Every entry is to be transcribed as it stands. Images stay out.

*** Supplied data ***

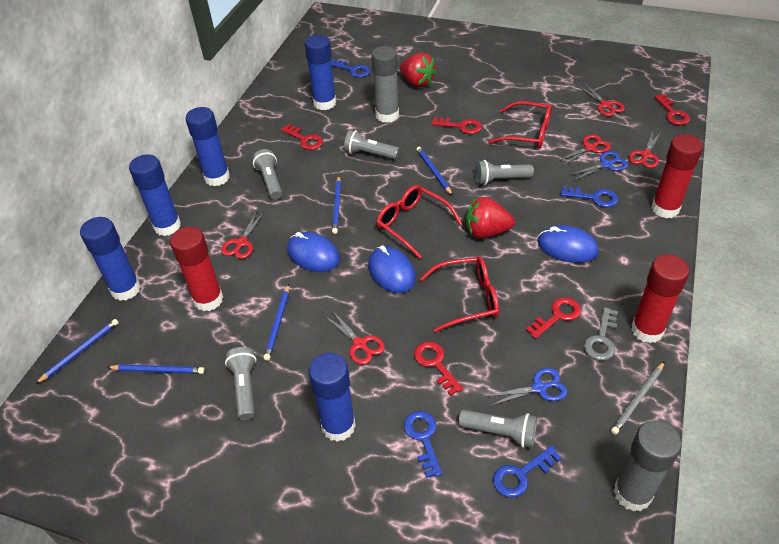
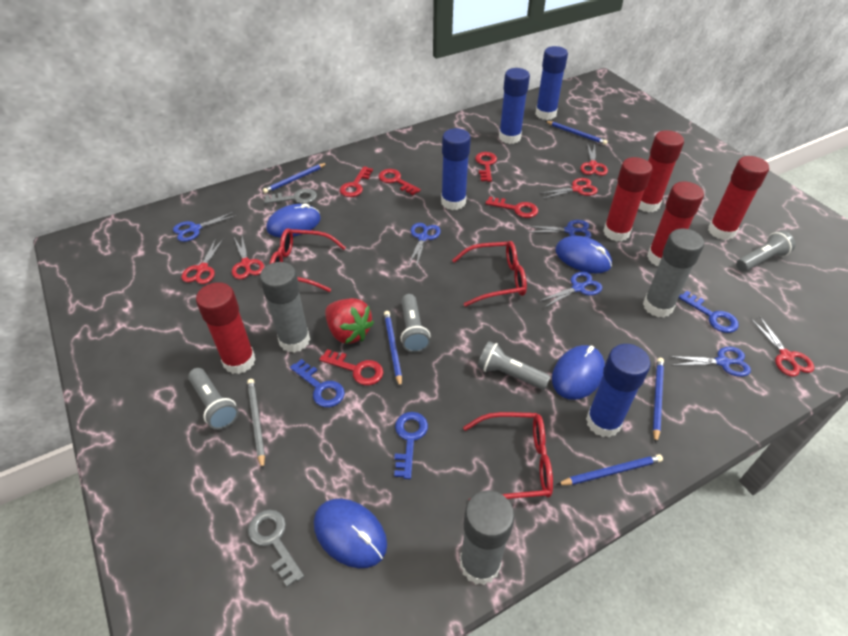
blue glue stick: 5 -> 4
blue key: 4 -> 3
blue mouse: 3 -> 4
blue scissors: 2 -> 5
grey flashlight: 5 -> 4
grey glue stick: 2 -> 3
grey key: 1 -> 2
red glue stick: 3 -> 5
red strawberry: 2 -> 1

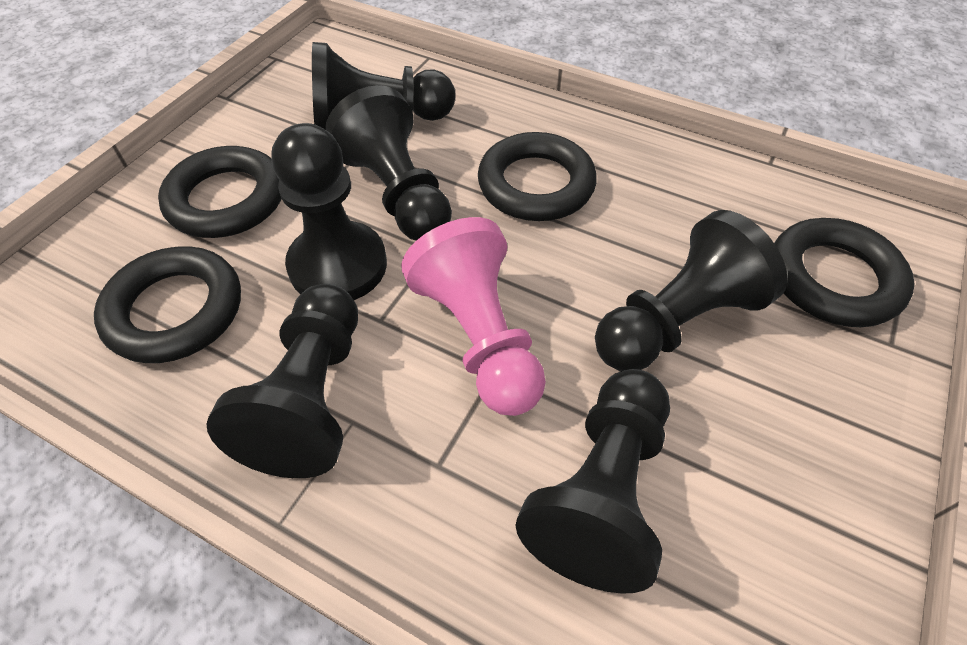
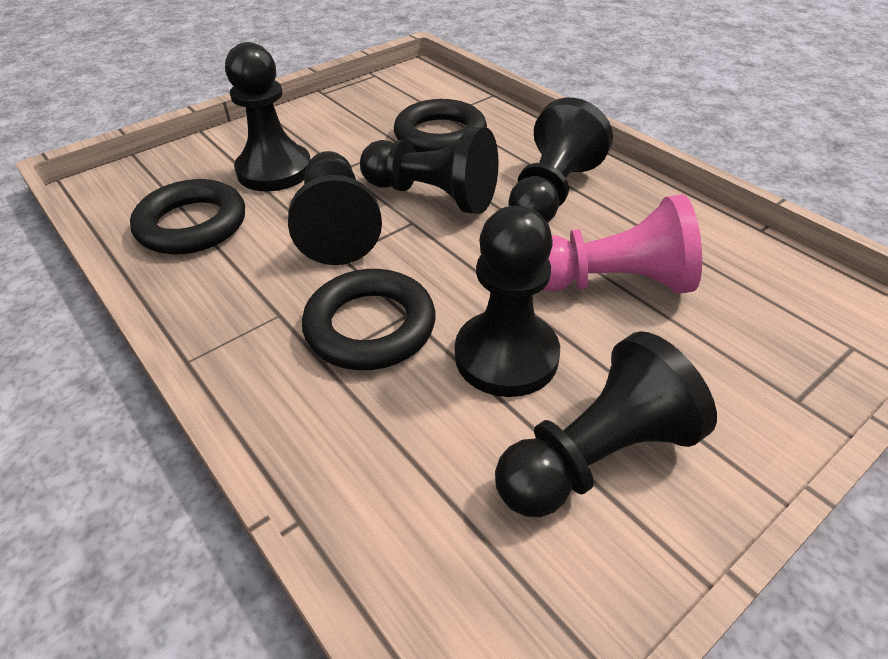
black ring: 4 -> 3

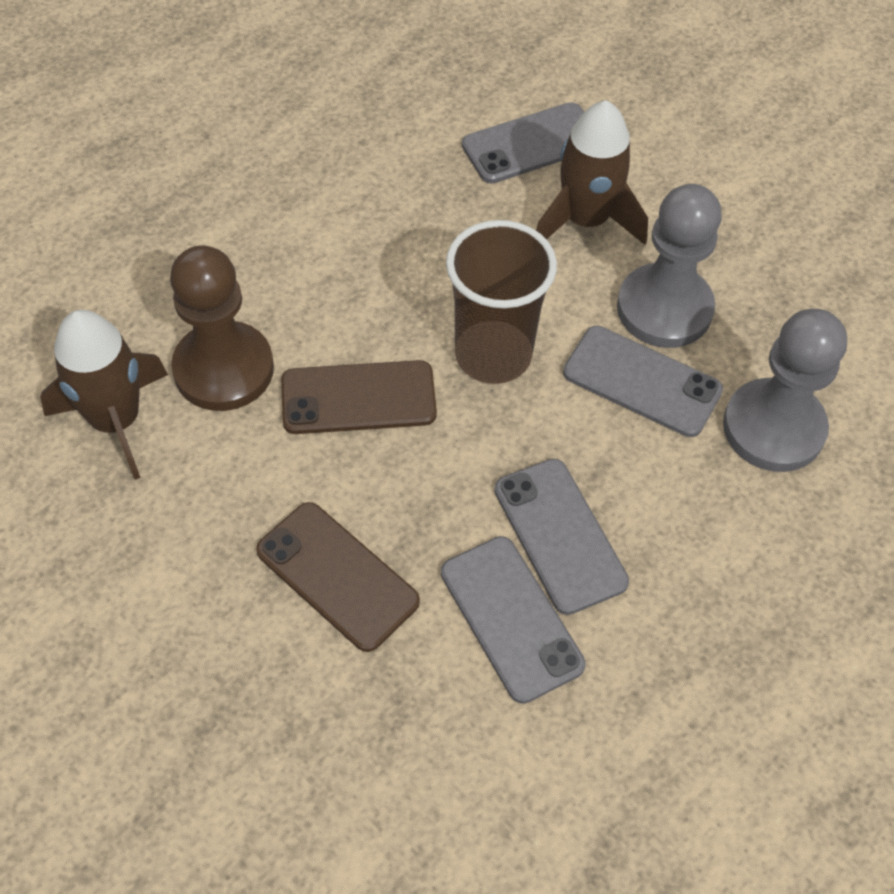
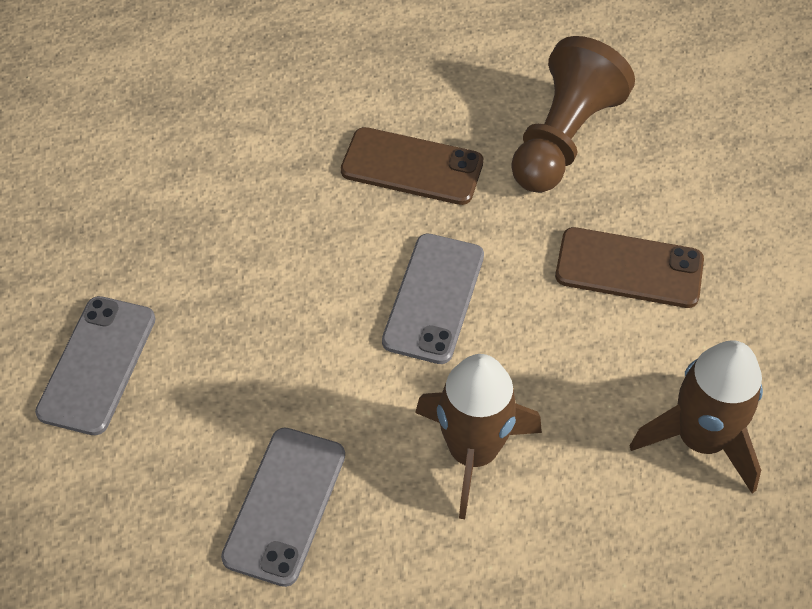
brown cup: 1 -> 0
grey pawn: 2 -> 0
grey phone: 4 -> 3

***

▸ **Problem solution**
blue glue stick: 5 -> 4
blue key: 4 -> 3
blue mouse: 3 -> 4
blue scissors: 2 -> 5
grey flashlight: 5 -> 4
grey glue stick: 2 -> 3
grey key: 1 -> 2
red glue stick: 3 -> 5
red strawberry: 2 -> 1

black ring: 4 -> 3

brown cup: 1 -> 0
grey pawn: 2 -> 0
grey phone: 4 -> 3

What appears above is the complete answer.